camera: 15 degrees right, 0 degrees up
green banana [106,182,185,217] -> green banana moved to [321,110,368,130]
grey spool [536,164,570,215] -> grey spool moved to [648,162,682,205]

--

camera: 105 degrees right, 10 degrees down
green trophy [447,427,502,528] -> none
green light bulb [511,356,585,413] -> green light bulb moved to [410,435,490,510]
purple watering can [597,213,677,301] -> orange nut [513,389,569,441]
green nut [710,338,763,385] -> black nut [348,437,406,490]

==

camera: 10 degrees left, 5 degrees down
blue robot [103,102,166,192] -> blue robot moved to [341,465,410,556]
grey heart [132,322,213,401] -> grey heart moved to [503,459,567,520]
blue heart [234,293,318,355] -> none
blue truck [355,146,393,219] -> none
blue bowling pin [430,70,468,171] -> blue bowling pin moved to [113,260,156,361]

EXERCISE DIRECTIONS: Beginning at the line above that contains "camera: 105 degrees right, 10 degrees down", return each line exactly through the line that contains "green nut [710,338,763,385]", and no others.

RESPONSE TO THIS TASK:
camera: 105 degrees right, 10 degrees down
green trophy [447,427,502,528] -> none
green light bulb [511,356,585,413] -> green light bulb moved to [410,435,490,510]
purple watering can [597,213,677,301] -> orange nut [513,389,569,441]
green nut [710,338,763,385] -> black nut [348,437,406,490]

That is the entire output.